* Problem to work on *
Write out, from the entries below, exactly the lines that run between the lines holding "DIGITS2 pin DIO: A1 -> RX" and "JOY1 pin VRX: A2 -> 3", inclusive, and stop there.

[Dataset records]

§ §

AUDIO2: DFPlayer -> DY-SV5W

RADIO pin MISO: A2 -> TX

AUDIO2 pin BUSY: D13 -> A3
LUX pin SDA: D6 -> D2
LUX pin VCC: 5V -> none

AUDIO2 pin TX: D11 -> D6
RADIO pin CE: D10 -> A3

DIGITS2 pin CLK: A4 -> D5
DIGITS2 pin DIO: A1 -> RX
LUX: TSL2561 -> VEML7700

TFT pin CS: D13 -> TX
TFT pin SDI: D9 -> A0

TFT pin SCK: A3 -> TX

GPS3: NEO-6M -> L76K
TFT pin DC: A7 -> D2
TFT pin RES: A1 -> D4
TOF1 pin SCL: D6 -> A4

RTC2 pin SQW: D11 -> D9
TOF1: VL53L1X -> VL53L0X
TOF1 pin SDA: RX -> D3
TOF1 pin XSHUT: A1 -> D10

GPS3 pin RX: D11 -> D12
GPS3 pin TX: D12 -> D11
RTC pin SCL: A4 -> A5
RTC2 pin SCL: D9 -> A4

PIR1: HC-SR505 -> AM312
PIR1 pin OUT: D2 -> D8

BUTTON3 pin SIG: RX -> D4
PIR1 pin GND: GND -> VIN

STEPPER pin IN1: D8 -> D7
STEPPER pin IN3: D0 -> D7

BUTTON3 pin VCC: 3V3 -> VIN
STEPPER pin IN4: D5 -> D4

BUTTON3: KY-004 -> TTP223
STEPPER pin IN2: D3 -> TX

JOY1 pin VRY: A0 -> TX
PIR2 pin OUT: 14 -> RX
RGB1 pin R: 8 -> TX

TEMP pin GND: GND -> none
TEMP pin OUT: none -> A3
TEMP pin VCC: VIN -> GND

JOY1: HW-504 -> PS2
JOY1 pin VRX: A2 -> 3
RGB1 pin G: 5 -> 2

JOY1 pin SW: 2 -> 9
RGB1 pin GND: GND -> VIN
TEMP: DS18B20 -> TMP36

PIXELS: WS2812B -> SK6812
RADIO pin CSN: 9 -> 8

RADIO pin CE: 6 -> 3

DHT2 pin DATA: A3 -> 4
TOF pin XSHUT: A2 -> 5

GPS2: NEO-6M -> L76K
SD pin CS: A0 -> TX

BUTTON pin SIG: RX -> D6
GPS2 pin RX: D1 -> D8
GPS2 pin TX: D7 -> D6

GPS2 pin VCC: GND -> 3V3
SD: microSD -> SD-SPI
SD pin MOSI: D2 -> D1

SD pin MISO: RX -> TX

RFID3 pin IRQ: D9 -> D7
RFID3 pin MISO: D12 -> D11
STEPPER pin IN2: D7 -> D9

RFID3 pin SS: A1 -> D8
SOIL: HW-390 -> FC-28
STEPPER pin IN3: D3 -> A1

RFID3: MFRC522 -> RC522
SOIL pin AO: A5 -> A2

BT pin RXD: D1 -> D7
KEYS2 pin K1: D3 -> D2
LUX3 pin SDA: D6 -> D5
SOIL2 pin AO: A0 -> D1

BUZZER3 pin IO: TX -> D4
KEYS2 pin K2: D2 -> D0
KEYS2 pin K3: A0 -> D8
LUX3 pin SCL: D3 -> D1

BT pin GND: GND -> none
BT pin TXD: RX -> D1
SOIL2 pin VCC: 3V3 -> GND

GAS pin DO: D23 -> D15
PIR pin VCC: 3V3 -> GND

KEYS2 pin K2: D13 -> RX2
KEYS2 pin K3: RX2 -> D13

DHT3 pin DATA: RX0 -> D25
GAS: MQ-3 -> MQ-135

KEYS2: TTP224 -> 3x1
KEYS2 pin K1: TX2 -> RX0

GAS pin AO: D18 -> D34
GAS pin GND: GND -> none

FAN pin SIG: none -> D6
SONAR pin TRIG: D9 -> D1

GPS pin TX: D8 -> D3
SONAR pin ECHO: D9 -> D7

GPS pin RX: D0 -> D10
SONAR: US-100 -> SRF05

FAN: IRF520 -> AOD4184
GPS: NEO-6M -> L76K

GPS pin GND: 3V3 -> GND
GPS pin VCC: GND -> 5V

§ §

* Response to the task *
DIGITS2 pin DIO: A1 -> RX
LUX: TSL2561 -> VEML7700

TFT pin CS: D13 -> TX
TFT pin SDI: D9 -> A0

TFT pin SCK: A3 -> TX

GPS3: NEO-6M -> L76K
TFT pin DC: A7 -> D2
TFT pin RES: A1 -> D4
TOF1 pin SCL: D6 -> A4

RTC2 pin SQW: D11 -> D9
TOF1: VL53L1X -> VL53L0X
TOF1 pin SDA: RX -> D3
TOF1 pin XSHUT: A1 -> D10

GPS3 pin RX: D11 -> D12
GPS3 pin TX: D12 -> D11
RTC pin SCL: A4 -> A5
RTC2 pin SCL: D9 -> A4

PIR1: HC-SR505 -> AM312
PIR1 pin OUT: D2 -> D8

BUTTON3 pin SIG: RX -> D4
PIR1 pin GND: GND -> VIN

STEPPER pin IN1: D8 -> D7
STEPPER pin IN3: D0 -> D7

BUTTON3 pin VCC: 3V3 -> VIN
STEPPER pin IN4: D5 -> D4

BUTTON3: KY-004 -> TTP223
STEPPER pin IN2: D3 -> TX

JOY1 pin VRY: A0 -> TX
PIR2 pin OUT: 14 -> RX
RGB1 pin R: 8 -> TX

TEMP pin GND: GND -> none
TEMP pin OUT: none -> A3
TEMP pin VCC: VIN -> GND

JOY1: HW-504 -> PS2
JOY1 pin VRX: A2 -> 3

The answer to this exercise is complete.